WORK INSTRUCTION → Below are the entries to work from; restate word for word the portion that opens with the line containing "grey headphones: 7 -> 6" and closes with the line containing "black flashlight: 1 -> 0", keeping both.

ENTRIES SHOWN →
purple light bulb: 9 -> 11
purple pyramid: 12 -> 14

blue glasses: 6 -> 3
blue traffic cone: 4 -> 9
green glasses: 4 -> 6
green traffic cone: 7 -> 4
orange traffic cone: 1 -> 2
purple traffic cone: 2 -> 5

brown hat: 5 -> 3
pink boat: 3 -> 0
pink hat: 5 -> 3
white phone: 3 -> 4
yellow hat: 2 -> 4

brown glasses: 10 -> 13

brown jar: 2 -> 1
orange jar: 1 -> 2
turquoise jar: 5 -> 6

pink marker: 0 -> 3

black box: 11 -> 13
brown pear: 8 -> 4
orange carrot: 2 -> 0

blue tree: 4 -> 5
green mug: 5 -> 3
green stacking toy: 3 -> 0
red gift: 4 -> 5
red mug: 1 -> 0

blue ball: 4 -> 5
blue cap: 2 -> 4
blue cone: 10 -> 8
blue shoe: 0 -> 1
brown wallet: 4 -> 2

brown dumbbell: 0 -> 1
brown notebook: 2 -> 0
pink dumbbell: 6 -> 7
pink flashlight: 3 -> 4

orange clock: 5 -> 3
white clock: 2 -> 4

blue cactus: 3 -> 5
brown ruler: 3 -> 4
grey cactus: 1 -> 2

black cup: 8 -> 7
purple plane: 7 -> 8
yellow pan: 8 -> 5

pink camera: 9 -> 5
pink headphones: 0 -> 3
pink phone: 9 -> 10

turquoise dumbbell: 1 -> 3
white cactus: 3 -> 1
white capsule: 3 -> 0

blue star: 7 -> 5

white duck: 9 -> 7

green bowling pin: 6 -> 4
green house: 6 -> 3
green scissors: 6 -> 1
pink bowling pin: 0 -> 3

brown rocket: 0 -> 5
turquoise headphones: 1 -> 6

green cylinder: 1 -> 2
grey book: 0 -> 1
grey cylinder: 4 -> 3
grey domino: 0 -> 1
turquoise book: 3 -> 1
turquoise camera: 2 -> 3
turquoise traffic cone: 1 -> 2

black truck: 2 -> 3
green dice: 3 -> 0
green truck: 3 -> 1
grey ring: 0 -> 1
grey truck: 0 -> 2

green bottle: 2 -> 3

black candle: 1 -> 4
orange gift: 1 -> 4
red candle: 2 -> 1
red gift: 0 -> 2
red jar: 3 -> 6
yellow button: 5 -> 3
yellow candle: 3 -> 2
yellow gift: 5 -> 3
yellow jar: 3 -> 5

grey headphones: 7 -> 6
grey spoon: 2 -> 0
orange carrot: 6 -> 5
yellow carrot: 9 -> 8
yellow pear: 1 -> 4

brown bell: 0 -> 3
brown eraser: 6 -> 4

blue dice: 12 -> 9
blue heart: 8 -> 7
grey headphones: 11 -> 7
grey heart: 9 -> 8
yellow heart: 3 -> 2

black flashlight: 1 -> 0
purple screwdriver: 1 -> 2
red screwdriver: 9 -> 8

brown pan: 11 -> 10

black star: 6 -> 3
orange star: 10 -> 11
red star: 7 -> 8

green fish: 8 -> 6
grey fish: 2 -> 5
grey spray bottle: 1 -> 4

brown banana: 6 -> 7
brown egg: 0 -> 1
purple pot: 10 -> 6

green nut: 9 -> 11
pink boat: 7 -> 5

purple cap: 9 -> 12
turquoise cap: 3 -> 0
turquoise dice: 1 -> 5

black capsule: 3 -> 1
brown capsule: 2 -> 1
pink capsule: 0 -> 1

EXERCISE SOLUTION →
grey headphones: 7 -> 6
grey spoon: 2 -> 0
orange carrot: 6 -> 5
yellow carrot: 9 -> 8
yellow pear: 1 -> 4

brown bell: 0 -> 3
brown eraser: 6 -> 4

blue dice: 12 -> 9
blue heart: 8 -> 7
grey headphones: 11 -> 7
grey heart: 9 -> 8
yellow heart: 3 -> 2

black flashlight: 1 -> 0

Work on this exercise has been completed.